(Task prompt) Reproduce, from the lines below, exactly the stretch that begins at the line containing "458 | x0.61 |" and ends at the line containing "gone | grey_lelobisi", both included.

(Supplied material)
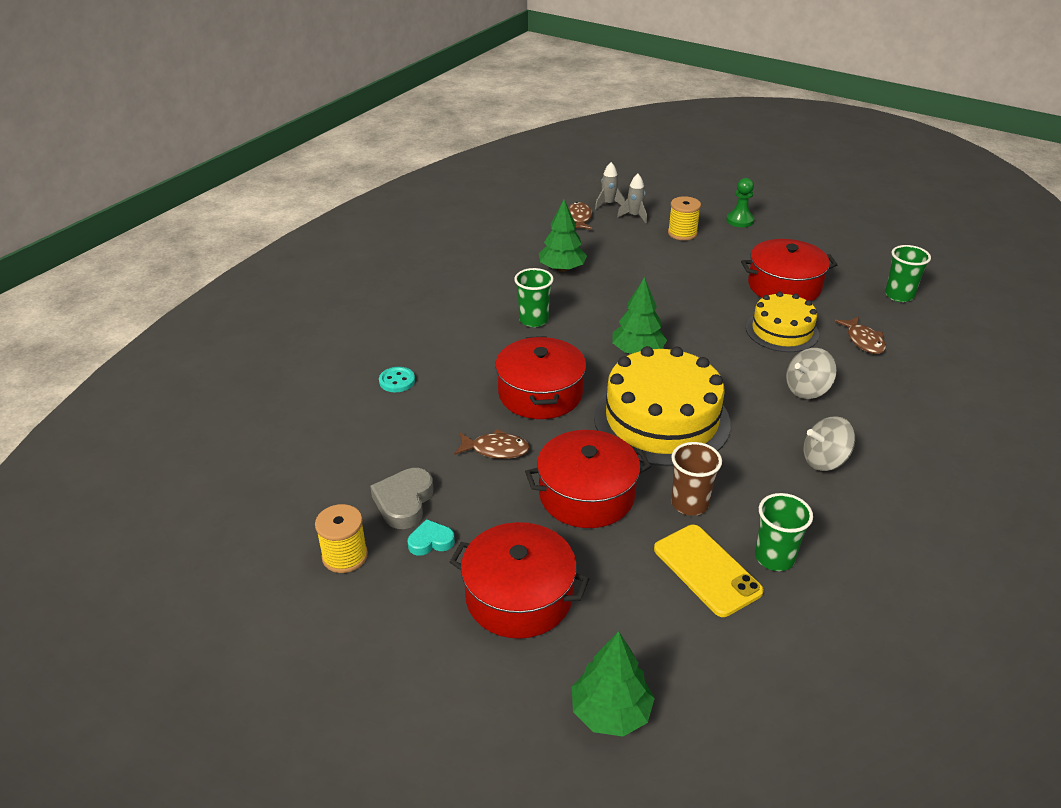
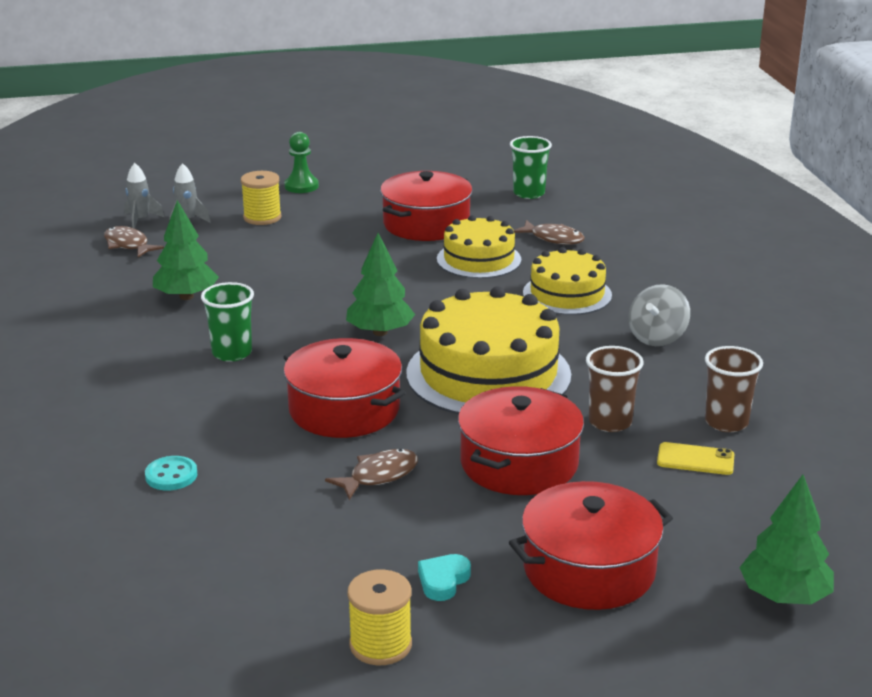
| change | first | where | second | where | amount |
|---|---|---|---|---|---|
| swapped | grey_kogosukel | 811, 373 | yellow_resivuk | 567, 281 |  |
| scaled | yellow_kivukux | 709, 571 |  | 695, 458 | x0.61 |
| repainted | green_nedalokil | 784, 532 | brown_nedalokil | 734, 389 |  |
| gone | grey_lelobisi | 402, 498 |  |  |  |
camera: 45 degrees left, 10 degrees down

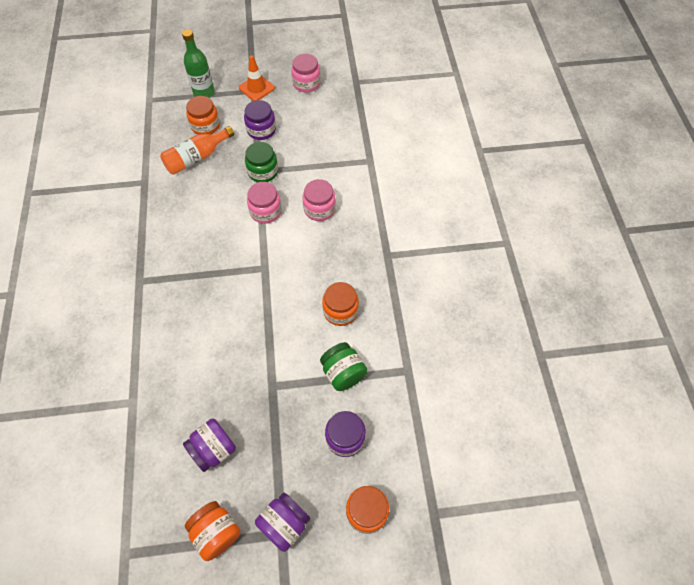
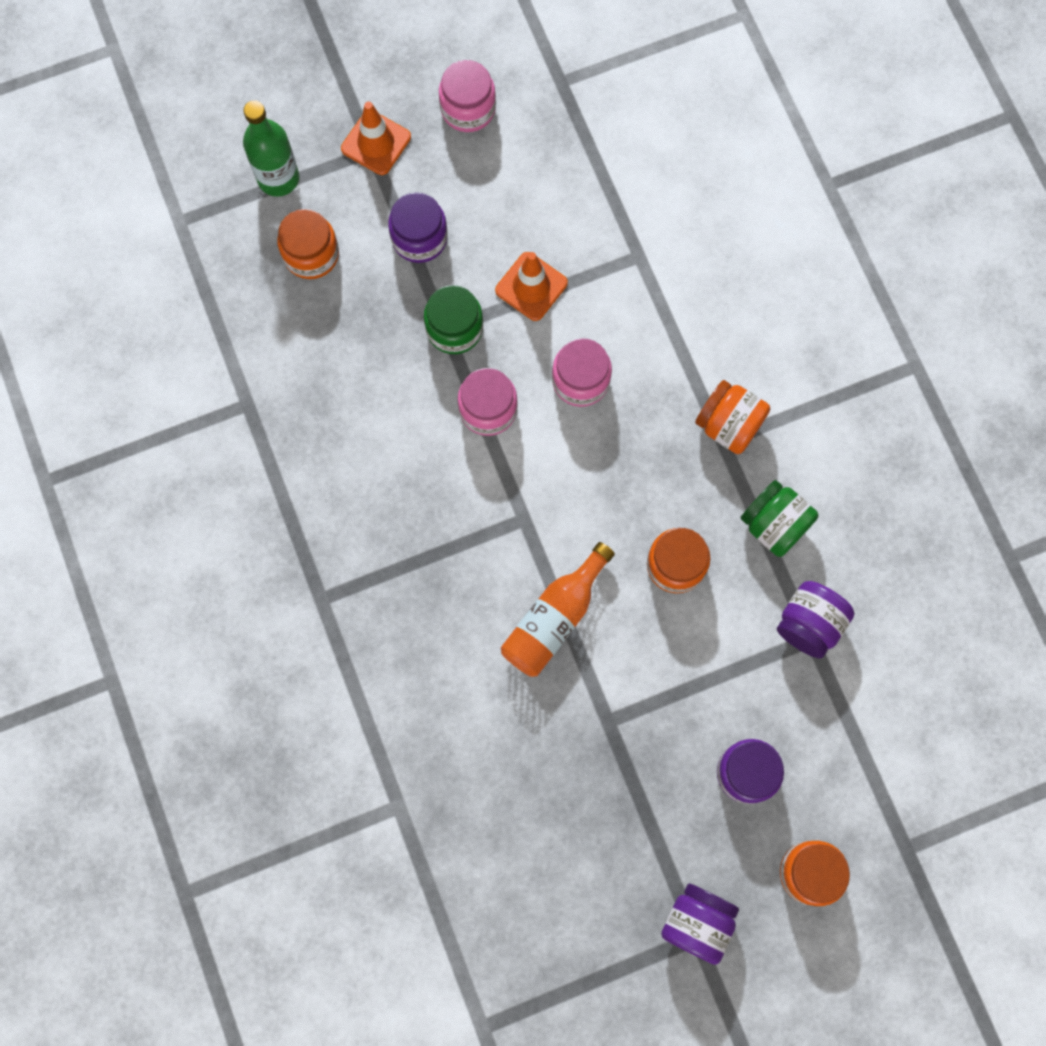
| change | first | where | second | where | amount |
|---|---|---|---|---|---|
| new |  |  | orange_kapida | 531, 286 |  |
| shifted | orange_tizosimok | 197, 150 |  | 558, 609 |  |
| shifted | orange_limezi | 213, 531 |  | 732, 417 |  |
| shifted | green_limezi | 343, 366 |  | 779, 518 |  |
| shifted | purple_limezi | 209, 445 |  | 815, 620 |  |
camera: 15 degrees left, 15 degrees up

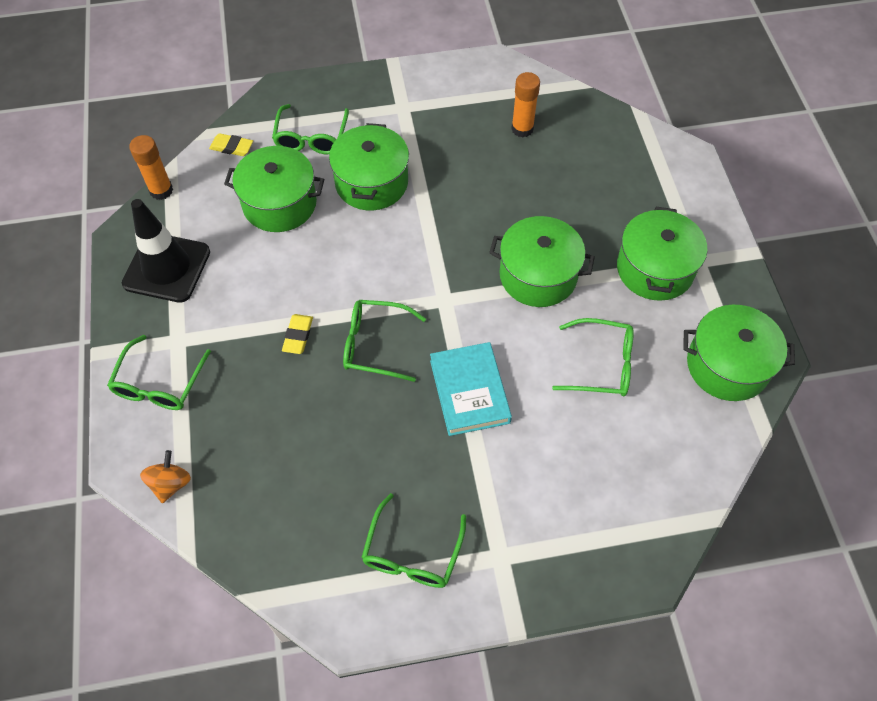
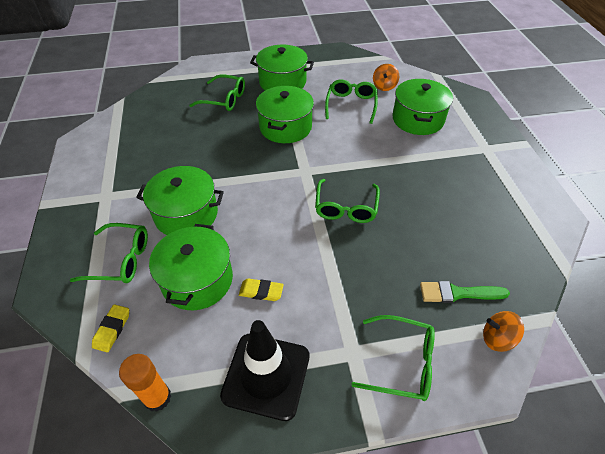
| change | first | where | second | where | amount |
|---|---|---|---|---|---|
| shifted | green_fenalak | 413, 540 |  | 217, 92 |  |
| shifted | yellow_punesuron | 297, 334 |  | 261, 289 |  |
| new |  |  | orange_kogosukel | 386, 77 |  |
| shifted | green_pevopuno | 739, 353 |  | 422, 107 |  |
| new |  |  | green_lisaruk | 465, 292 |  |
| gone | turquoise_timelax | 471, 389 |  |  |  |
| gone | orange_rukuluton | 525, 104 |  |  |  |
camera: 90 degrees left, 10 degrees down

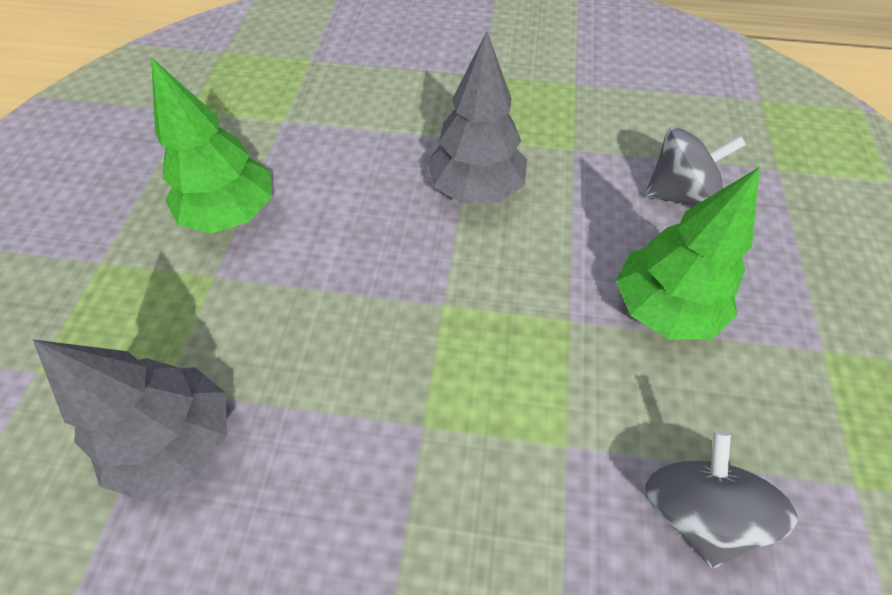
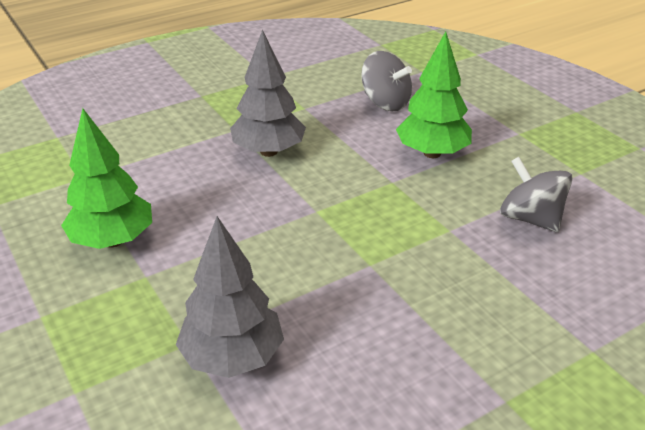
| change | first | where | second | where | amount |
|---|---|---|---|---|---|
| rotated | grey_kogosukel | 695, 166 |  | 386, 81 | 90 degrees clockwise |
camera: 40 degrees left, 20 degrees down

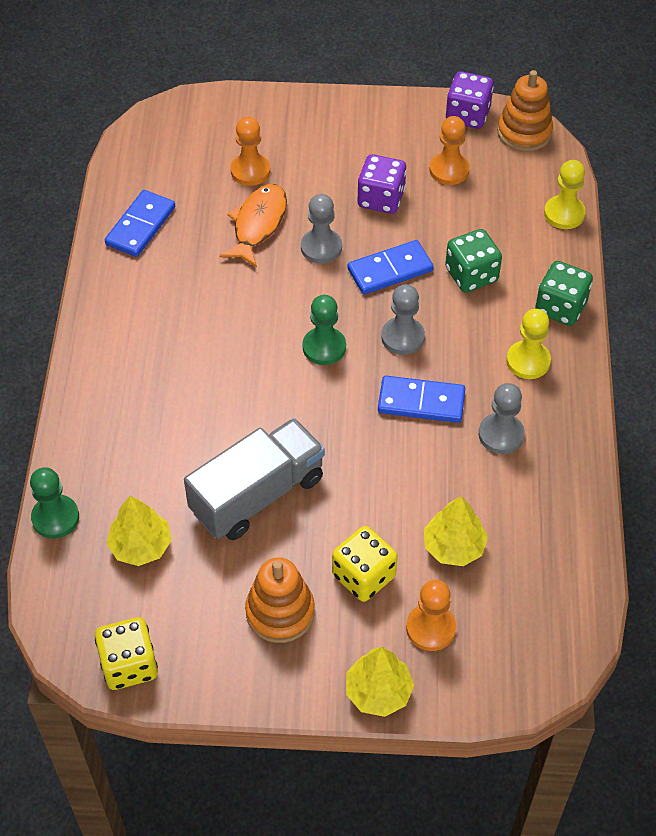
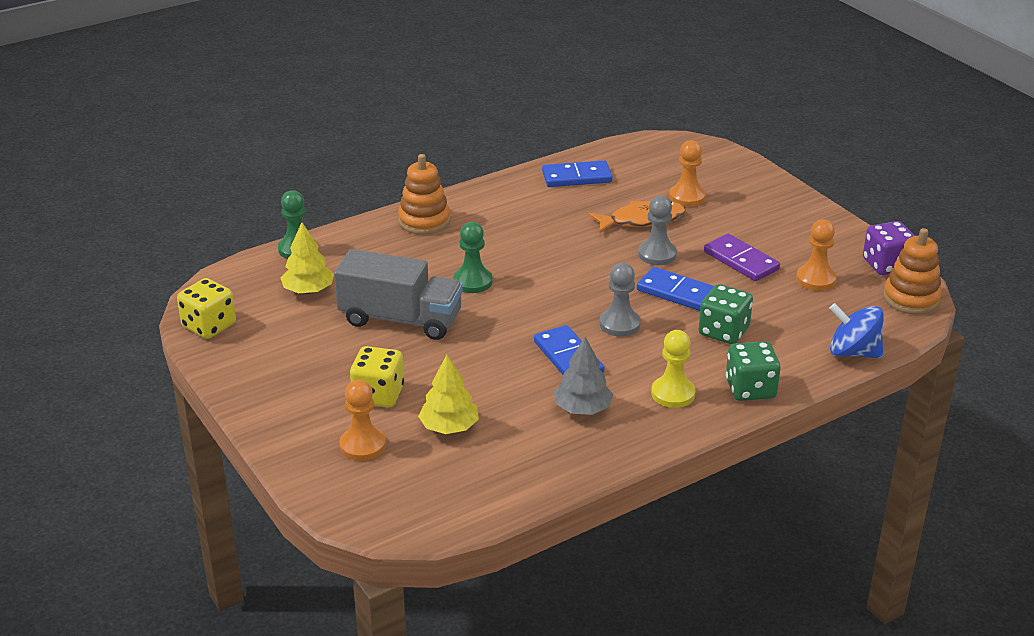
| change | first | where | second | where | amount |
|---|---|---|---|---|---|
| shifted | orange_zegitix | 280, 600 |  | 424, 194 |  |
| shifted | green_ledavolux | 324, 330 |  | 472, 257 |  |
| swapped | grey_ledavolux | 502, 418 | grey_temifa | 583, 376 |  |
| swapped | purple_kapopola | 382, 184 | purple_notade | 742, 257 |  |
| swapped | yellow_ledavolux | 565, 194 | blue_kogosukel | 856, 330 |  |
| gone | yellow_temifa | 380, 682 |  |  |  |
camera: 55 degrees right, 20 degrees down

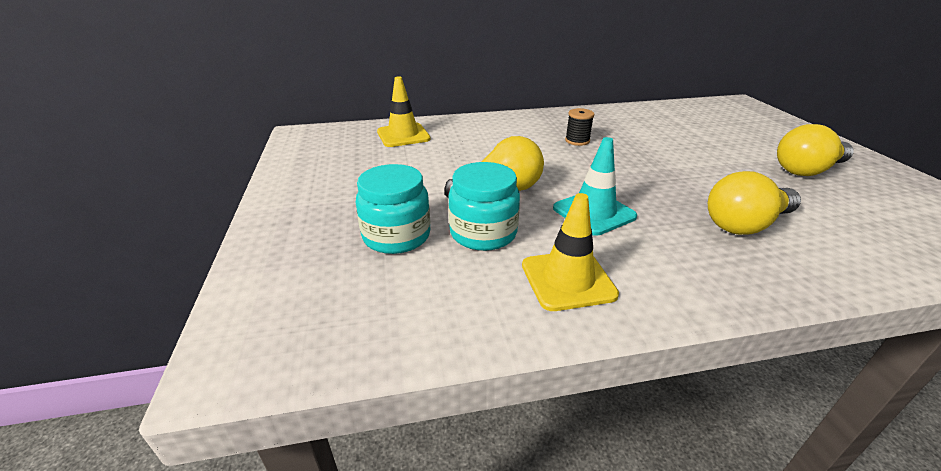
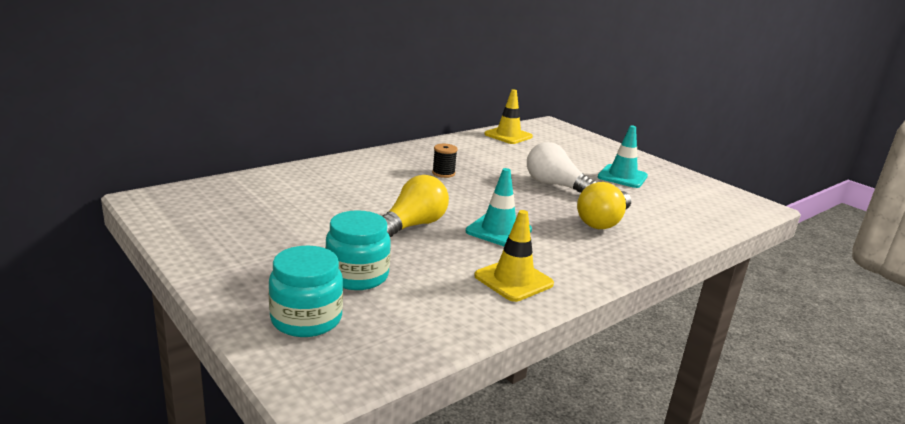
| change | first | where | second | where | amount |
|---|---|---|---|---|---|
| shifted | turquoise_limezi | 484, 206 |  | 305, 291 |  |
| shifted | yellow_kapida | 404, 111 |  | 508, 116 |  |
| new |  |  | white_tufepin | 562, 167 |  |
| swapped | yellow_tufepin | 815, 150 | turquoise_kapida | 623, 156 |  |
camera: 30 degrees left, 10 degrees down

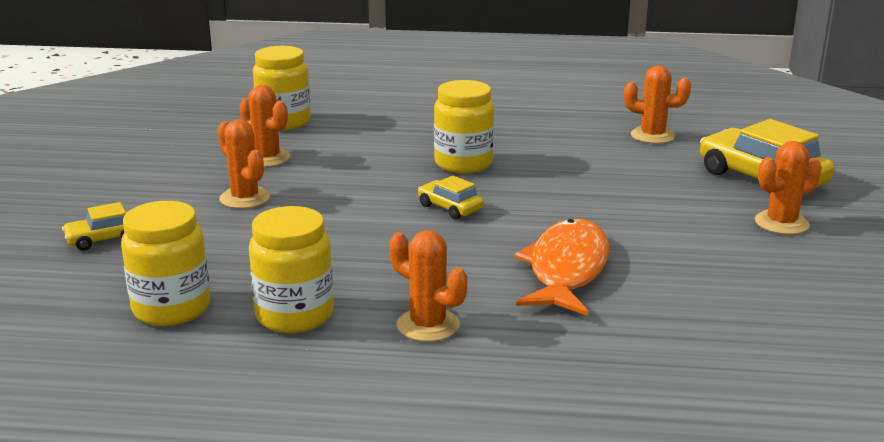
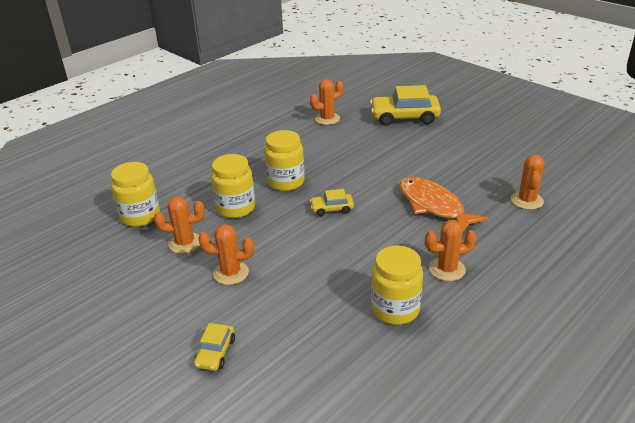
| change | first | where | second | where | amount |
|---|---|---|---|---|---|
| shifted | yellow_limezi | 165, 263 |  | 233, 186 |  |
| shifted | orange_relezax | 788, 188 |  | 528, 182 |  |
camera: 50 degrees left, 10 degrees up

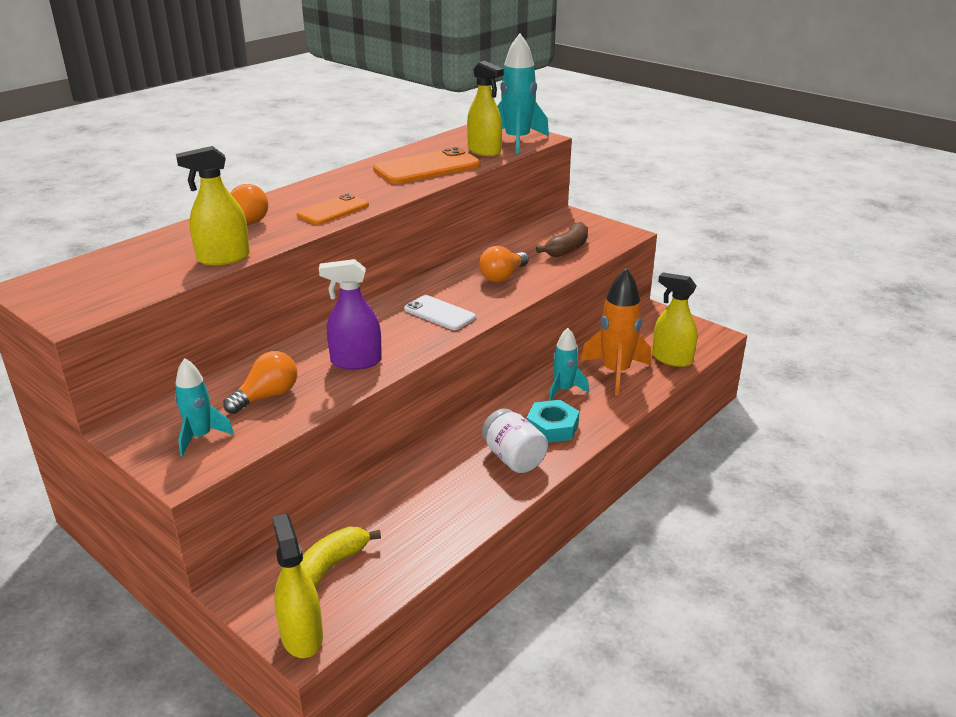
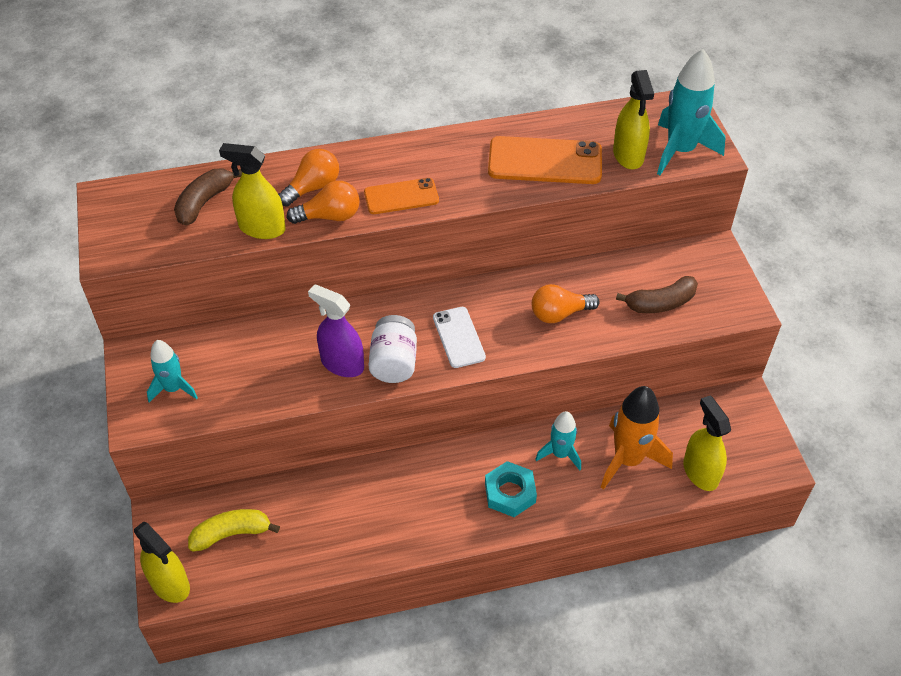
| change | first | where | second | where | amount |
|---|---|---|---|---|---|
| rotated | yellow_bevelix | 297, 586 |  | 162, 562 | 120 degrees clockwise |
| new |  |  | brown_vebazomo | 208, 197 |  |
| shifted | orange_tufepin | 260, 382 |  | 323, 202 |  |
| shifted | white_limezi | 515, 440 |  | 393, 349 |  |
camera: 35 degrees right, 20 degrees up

(Exercise answer)
| scaled | yellow_kivukux | 709, 571 |  | 695, 458 | x0.61 |
| repainted | green_nedalokil | 784, 532 | brown_nedalokil | 734, 389 |  |
| gone | grey_lelobisi | 402, 498 |  |  |  |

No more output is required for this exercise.